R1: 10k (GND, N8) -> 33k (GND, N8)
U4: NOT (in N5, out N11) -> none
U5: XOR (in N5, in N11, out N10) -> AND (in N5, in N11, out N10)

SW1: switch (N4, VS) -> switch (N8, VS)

════════════════

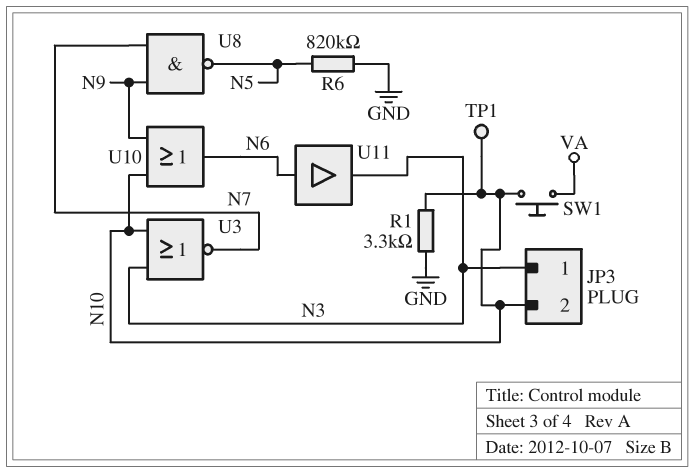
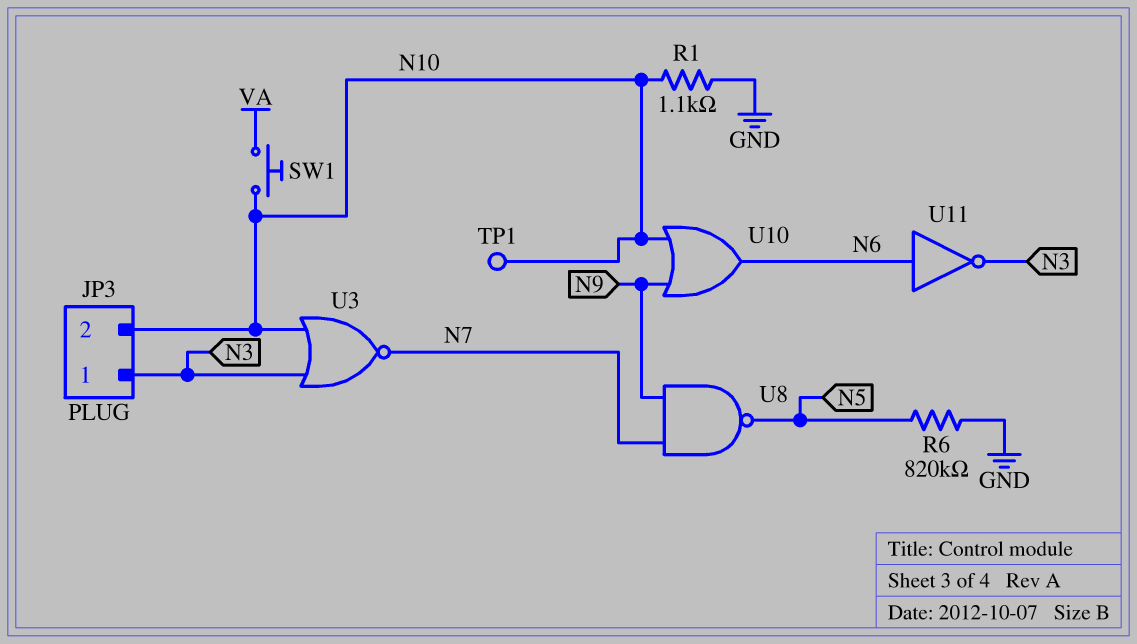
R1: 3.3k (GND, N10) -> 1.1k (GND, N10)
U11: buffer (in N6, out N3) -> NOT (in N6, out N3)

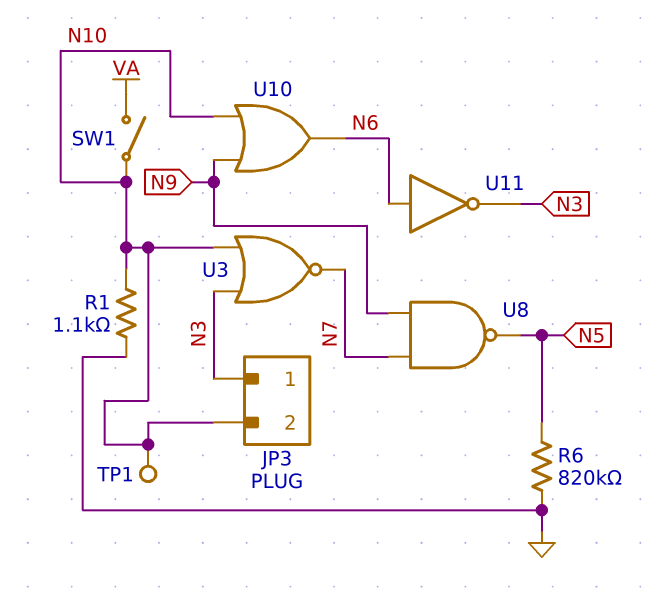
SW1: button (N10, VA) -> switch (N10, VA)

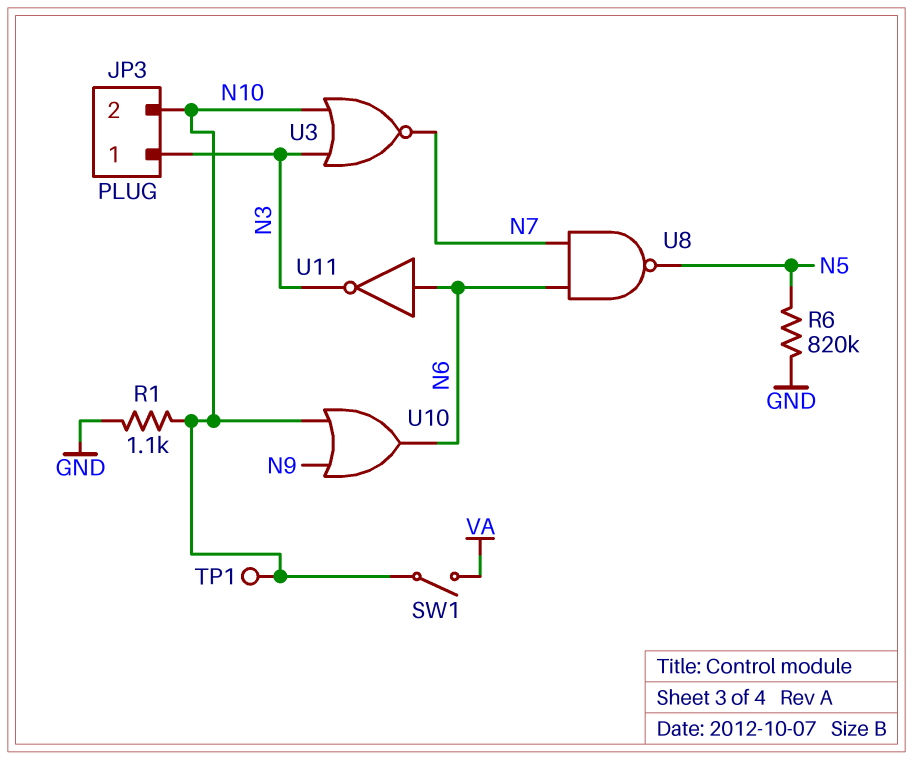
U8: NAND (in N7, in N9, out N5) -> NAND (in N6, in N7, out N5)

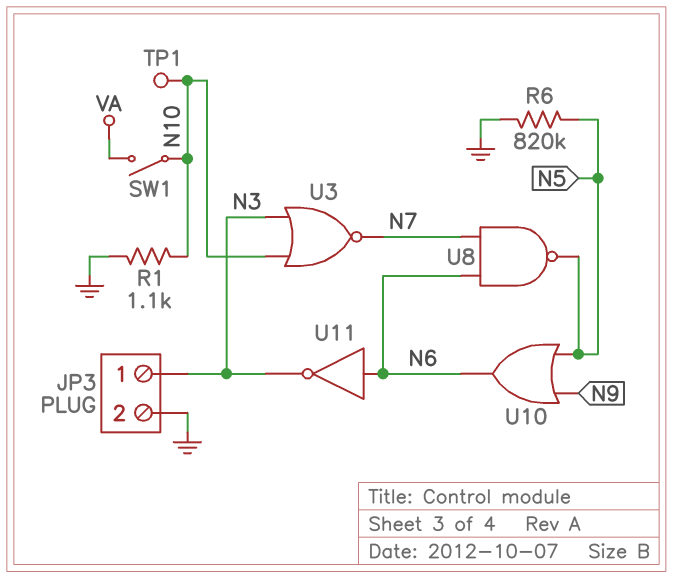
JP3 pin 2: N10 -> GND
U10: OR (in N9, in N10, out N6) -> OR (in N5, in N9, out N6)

════════════════

**Problem requirements**
Look above for the line with "JP3 pin 2: N10 -> GND" and the line with "U10: OR (in". Retype those two lines and every line between them exactly, adding nothing.

**Exercise response**
JP3 pin 2: N10 -> GND
U10: OR (in N9, in N10, out N6) -> OR (in N5, in N9, out N6)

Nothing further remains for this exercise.